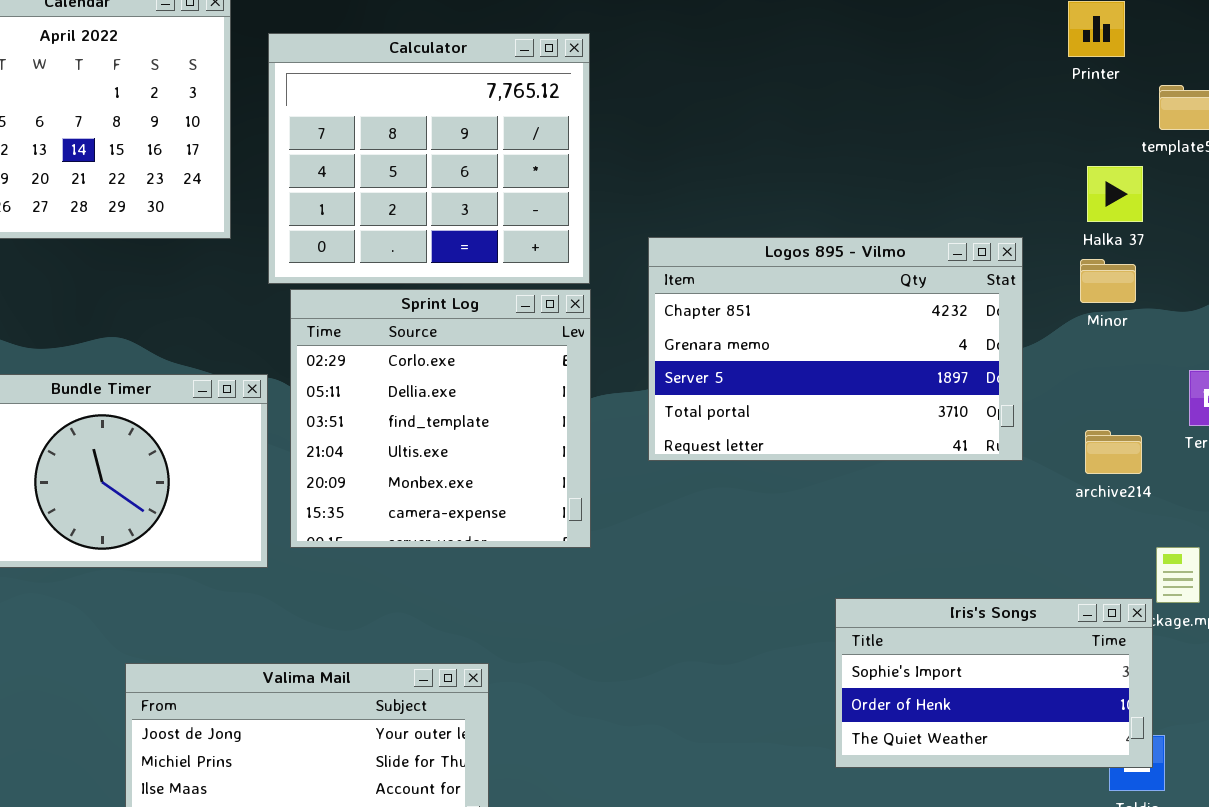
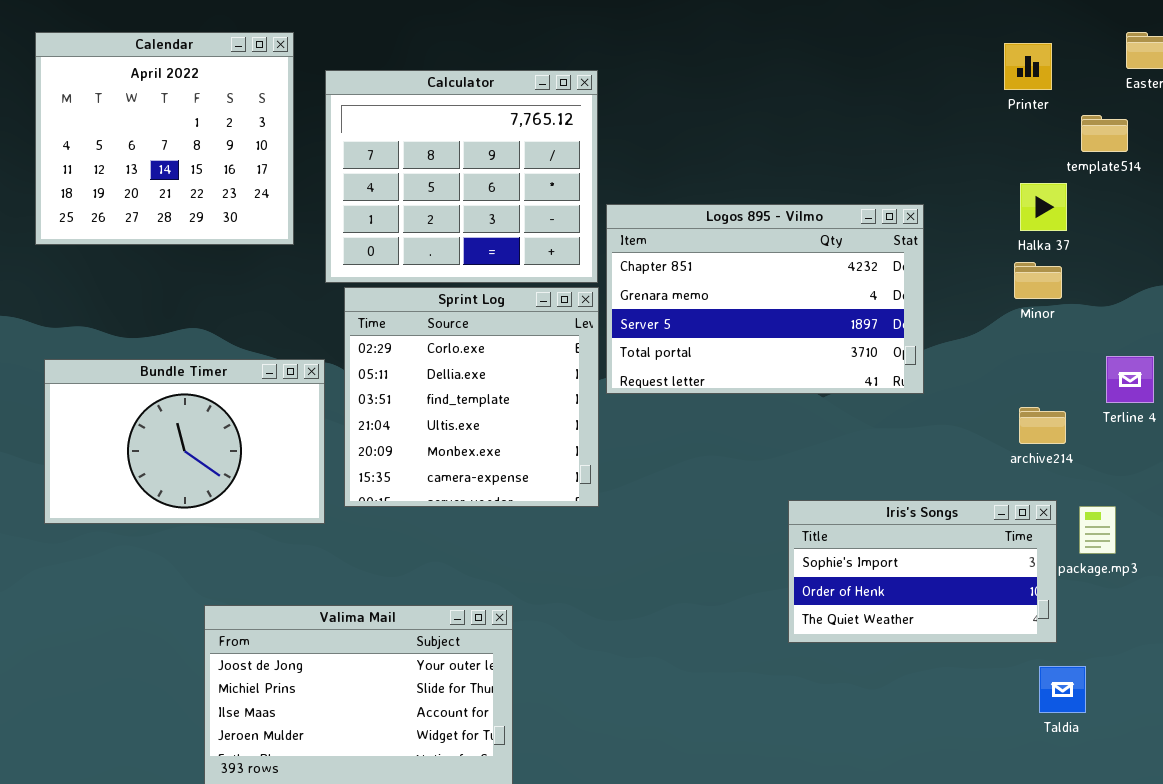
Logos 895 - Vilmo: [648,237,1023,461] -> [606,204,924,394], moved
Iris's Songs: [835,598,1153,768] -> [788,500,1057,643], moved

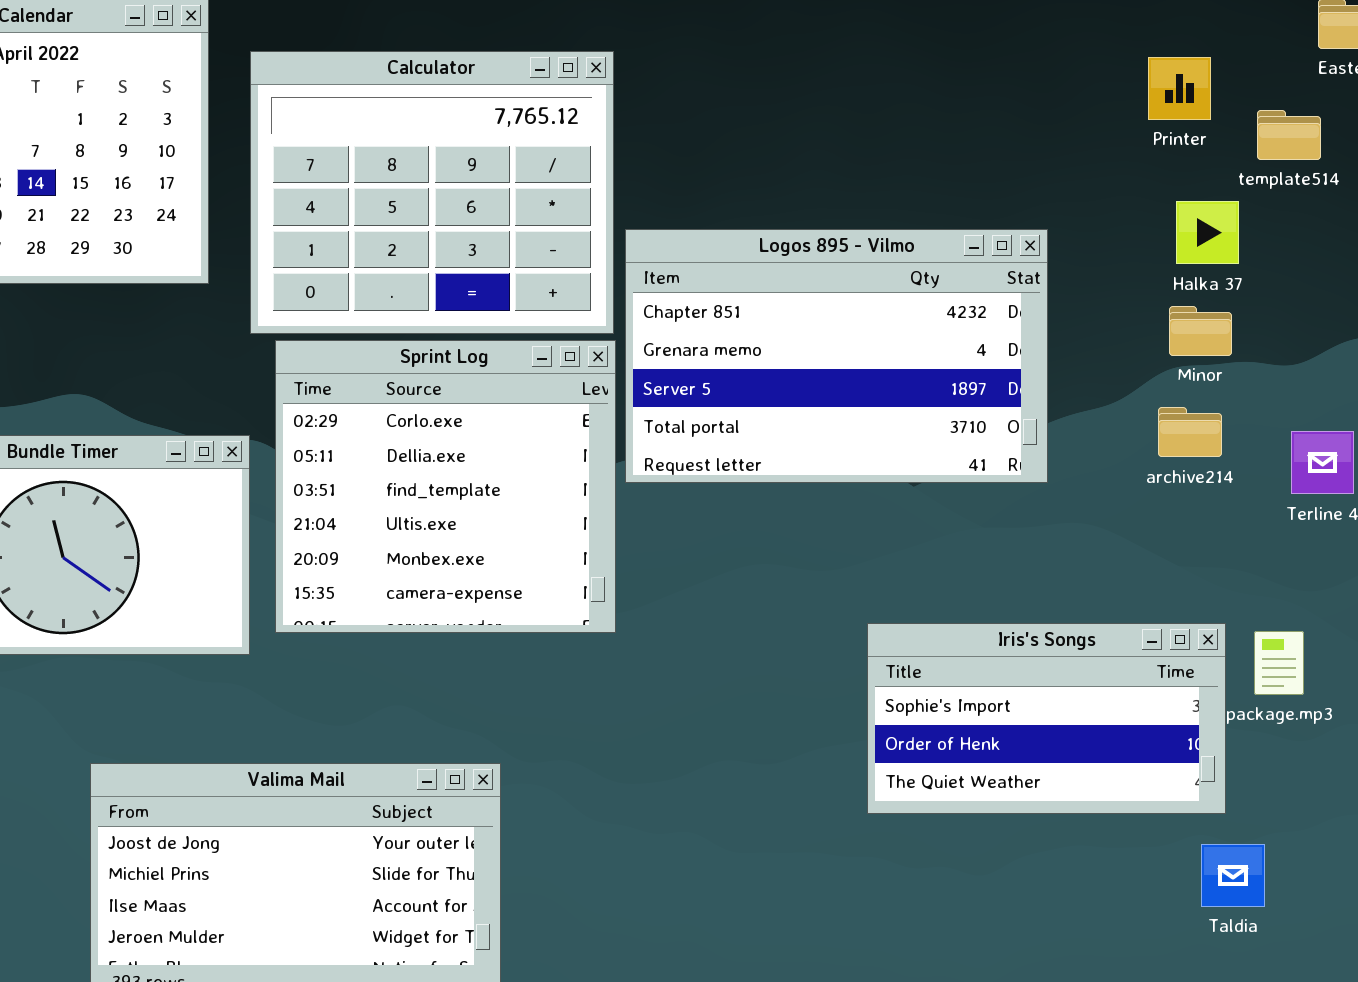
Printer: [1004,43,1052,90] -> [1148,57,1211,120], moved
archive214: [1019,407,1066,444] -> [1158,407,1222,457], moved

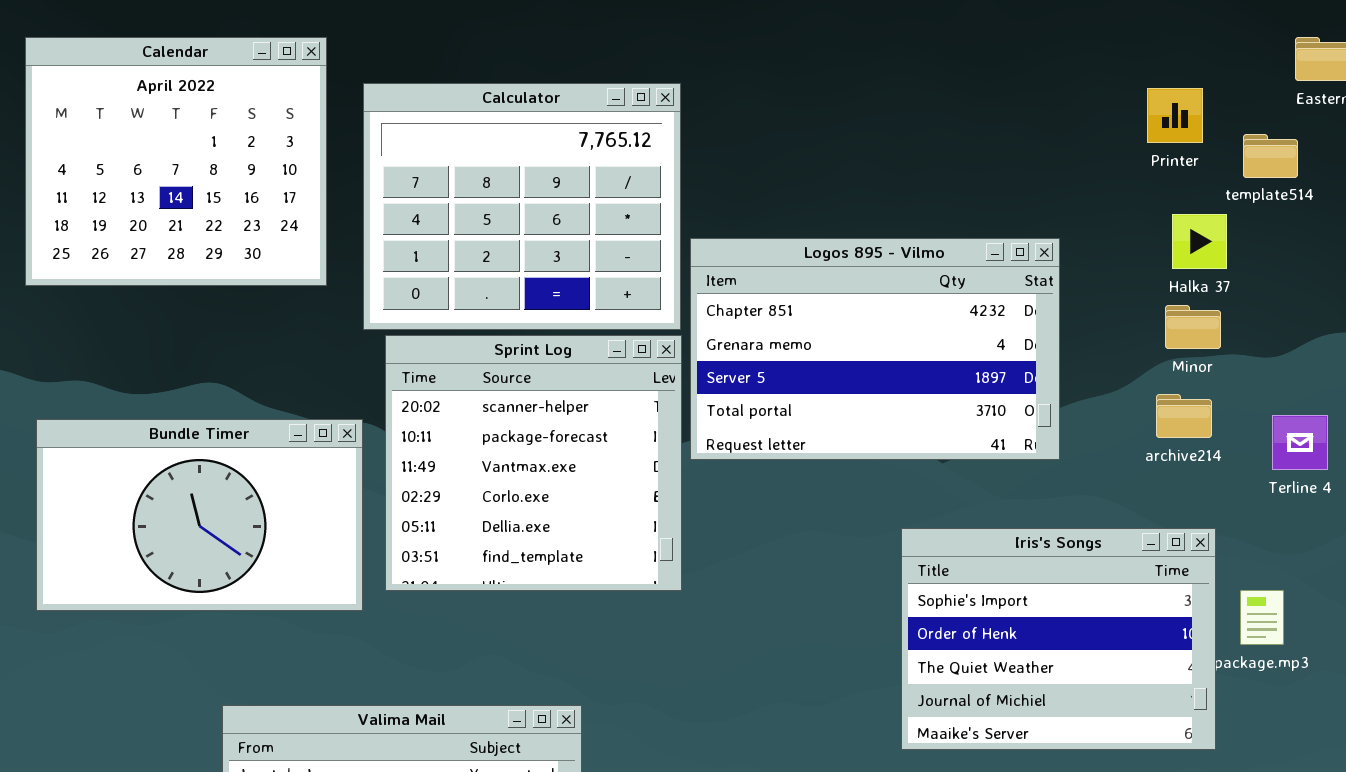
Sprint Log: [275,340,616,633] -> [385,335,682,591], scrolled up 3 rows
Iris's Songs: [867,623,1226,814] -> [901,528,1216,750], resized

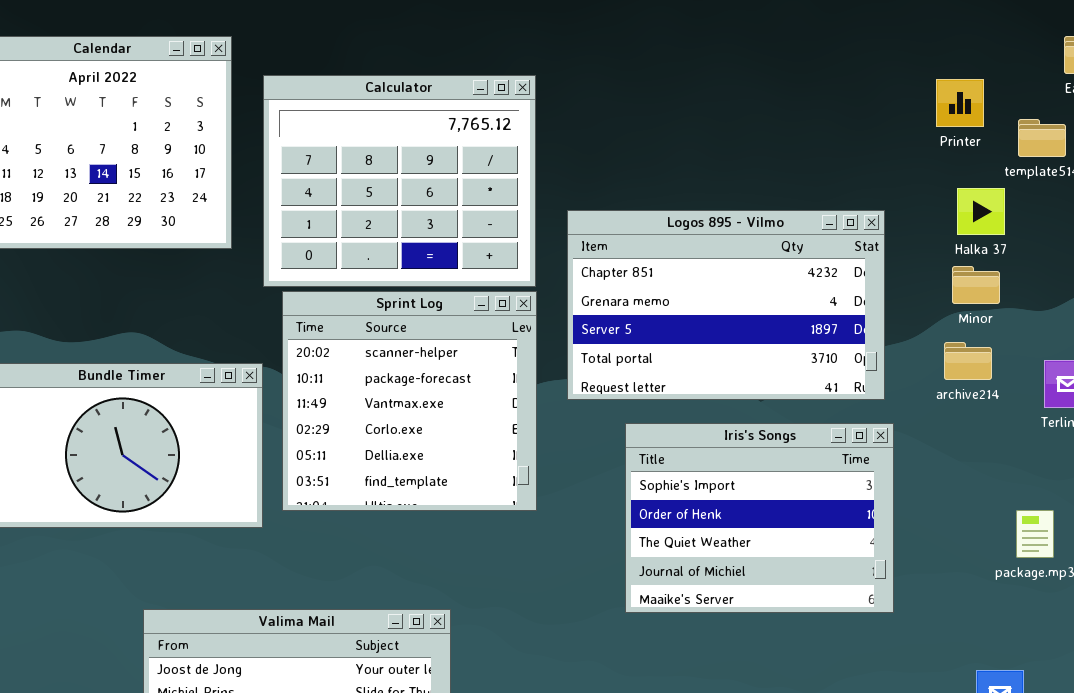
Logos 895 - Vilmo: [690,238,1060,460] -> [567,210,885,400], moved
Iris's Songs: [901,528,1216,750] -> [625,423,894,613], moved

****************

◆ **Task details**
Wherever "Logos" occurs in the entries above, copy the line it sits on.

◆ **Answer box**
Logos 895 - Vilmo: [648,237,1023,461] -> [606,204,924,394], moved
Logos 895 - Vilmo: [690,238,1060,460] -> [567,210,885,400], moved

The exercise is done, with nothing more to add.